### What the task asks
Give back exactly the stretch of data below from the line holding "R6: 11 (+12V, AGND) -> 11 (AGND, PUMP)" through the line holding "IC3: ATtiny44 -> ATtiny841", both ends included, and leave the remaining lines out.

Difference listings
====

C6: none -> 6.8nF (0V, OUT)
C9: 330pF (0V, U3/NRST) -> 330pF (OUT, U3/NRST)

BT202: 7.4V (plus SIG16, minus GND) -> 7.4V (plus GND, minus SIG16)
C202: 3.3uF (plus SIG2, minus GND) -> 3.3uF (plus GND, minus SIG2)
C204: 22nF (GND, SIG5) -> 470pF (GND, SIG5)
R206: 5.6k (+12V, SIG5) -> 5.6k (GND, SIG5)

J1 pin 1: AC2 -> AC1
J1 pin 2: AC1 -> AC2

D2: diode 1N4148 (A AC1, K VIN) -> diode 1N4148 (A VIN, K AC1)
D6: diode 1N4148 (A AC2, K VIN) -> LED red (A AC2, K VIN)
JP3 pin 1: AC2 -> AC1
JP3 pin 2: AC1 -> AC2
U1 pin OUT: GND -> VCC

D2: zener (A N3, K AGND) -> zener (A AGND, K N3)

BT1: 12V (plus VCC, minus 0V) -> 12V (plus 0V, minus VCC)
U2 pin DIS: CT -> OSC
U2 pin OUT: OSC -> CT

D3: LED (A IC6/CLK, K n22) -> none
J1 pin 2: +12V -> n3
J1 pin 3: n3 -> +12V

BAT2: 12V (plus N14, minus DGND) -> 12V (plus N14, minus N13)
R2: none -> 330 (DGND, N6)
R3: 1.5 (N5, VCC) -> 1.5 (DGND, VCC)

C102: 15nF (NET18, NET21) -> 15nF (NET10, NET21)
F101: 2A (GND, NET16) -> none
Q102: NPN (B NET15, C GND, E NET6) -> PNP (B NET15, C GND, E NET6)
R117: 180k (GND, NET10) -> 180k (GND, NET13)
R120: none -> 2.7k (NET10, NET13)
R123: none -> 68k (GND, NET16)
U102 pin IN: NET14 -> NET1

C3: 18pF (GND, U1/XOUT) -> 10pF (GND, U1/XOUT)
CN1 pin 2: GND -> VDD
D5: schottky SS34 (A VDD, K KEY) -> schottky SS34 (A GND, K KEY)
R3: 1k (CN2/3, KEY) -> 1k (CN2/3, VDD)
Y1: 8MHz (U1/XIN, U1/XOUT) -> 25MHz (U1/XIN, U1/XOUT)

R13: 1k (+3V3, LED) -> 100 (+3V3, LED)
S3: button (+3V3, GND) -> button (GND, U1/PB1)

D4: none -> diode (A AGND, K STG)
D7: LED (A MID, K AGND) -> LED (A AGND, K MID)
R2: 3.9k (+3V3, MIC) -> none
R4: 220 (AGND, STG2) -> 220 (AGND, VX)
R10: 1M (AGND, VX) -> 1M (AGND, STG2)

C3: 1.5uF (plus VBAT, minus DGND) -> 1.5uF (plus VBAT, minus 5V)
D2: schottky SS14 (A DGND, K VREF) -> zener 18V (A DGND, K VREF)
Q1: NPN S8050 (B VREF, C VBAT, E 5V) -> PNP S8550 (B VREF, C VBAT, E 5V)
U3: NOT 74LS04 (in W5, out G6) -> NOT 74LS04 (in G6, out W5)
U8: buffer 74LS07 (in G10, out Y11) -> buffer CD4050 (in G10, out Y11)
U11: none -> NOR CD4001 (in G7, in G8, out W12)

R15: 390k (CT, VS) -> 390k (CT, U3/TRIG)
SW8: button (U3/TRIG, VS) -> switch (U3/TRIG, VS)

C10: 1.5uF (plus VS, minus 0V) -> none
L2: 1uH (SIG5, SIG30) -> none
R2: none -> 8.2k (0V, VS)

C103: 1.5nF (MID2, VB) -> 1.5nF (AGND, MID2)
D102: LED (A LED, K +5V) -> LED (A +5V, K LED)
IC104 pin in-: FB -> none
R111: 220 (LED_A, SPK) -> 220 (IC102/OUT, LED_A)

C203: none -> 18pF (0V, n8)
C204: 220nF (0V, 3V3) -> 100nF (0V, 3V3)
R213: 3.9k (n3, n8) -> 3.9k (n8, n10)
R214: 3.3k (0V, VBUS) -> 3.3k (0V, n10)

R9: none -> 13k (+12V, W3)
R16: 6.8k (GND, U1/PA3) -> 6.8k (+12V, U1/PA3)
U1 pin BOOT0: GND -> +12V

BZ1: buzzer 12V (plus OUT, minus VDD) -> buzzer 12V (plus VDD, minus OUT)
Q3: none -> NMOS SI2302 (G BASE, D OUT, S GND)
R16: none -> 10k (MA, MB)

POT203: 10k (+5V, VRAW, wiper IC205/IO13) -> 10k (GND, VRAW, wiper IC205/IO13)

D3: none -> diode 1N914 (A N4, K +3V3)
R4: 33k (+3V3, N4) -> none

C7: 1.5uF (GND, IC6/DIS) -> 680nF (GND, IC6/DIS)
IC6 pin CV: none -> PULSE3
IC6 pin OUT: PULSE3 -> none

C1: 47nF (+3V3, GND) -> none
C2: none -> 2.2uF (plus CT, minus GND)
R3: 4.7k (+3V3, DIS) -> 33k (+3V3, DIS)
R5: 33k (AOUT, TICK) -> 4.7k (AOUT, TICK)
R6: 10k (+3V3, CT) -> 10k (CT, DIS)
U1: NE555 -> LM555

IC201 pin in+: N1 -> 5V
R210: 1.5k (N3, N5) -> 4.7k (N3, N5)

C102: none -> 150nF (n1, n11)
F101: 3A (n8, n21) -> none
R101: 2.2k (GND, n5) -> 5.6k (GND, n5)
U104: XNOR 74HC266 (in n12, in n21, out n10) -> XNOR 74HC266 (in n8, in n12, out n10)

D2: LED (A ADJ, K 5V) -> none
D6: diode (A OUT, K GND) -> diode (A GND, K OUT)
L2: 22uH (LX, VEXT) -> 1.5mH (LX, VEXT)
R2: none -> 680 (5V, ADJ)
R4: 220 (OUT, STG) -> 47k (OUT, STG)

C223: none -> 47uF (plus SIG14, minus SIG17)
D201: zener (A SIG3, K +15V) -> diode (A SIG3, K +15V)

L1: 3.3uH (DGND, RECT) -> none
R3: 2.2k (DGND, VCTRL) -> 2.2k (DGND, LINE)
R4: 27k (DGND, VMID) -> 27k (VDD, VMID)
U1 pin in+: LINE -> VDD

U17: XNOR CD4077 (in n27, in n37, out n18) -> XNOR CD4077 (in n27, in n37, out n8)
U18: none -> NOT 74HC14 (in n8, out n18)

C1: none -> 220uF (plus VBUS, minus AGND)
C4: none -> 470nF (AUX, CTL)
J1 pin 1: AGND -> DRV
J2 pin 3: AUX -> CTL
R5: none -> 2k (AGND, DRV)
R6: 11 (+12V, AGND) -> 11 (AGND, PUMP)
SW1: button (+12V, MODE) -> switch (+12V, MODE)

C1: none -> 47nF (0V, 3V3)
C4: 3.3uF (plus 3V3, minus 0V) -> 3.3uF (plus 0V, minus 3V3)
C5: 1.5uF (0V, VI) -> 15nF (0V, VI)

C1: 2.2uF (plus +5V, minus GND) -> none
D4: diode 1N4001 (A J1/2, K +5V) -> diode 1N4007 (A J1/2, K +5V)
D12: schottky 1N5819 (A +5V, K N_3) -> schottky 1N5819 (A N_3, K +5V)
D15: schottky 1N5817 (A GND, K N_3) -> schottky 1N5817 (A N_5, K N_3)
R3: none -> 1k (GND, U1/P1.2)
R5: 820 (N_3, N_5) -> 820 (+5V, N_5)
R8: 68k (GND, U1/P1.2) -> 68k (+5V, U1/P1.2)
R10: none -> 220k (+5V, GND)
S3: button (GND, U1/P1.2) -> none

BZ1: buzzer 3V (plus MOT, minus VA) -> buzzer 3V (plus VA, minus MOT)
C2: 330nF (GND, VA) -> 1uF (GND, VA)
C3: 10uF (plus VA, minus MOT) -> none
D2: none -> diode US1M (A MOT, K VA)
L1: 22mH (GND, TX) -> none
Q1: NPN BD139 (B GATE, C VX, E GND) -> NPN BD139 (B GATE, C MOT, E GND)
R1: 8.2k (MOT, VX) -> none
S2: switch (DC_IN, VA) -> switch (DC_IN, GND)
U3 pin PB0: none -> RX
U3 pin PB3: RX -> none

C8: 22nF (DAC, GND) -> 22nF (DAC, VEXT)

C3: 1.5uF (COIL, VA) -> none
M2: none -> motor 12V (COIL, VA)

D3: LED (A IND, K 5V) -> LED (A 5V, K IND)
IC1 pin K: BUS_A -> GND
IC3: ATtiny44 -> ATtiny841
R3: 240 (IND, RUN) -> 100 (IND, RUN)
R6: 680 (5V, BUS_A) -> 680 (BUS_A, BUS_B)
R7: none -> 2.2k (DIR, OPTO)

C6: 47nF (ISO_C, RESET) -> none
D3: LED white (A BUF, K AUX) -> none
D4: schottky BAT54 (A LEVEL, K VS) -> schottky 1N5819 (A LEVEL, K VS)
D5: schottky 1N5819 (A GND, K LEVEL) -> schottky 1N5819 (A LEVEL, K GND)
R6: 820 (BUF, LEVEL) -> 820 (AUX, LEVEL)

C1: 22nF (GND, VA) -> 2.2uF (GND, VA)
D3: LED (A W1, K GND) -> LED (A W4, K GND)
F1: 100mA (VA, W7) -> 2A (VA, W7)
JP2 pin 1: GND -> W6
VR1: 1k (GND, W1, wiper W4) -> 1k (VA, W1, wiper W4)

====

### Response below
R6: 11 (+12V, AGND) -> 11 (AGND, PUMP)
SW1: button (+12V, MODE) -> switch (+12V, MODE)

C1: none -> 47nF (0V, 3V3)
C4: 3.3uF (plus 3V3, minus 0V) -> 3.3uF (plus 0V, minus 3V3)
C5: 1.5uF (0V, VI) -> 15nF (0V, VI)

C1: 2.2uF (plus +5V, minus GND) -> none
D4: diode 1N4001 (A J1/2, K +5V) -> diode 1N4007 (A J1/2, K +5V)
D12: schottky 1N5819 (A +5V, K N_3) -> schottky 1N5819 (A N_3, K +5V)
D15: schottky 1N5817 (A GND, K N_3) -> schottky 1N5817 (A N_5, K N_3)
R3: none -> 1k (GND, U1/P1.2)
R5: 820 (N_3, N_5) -> 820 (+5V, N_5)
R8: 68k (GND, U1/P1.2) -> 68k (+5V, U1/P1.2)
R10: none -> 220k (+5V, GND)
S3: button (GND, U1/P1.2) -> none

BZ1: buzzer 3V (plus MOT, minus VA) -> buzzer 3V (plus VA, minus MOT)
C2: 330nF (GND, VA) -> 1uF (GND, VA)
C3: 10uF (plus VA, minus MOT) -> none
D2: none -> diode US1M (A MOT, K VA)
L1: 22mH (GND, TX) -> none
Q1: NPN BD139 (B GATE, C VX, E GND) -> NPN BD139 (B GATE, C MOT, E GND)
R1: 8.2k (MOT, VX) -> none
S2: switch (DC_IN, VA) -> switch (DC_IN, GND)
U3 pin PB0: none -> RX
U3 pin PB3: RX -> none

C8: 22nF (DAC, GND) -> 22nF (DAC, VEXT)

C3: 1.5uF (COIL, VA) -> none
M2: none -> motor 12V (COIL, VA)

D3: LED (A IND, K 5V) -> LED (A 5V, K IND)
IC1 pin K: BUS_A -> GND
IC3: ATtiny44 -> ATtiny841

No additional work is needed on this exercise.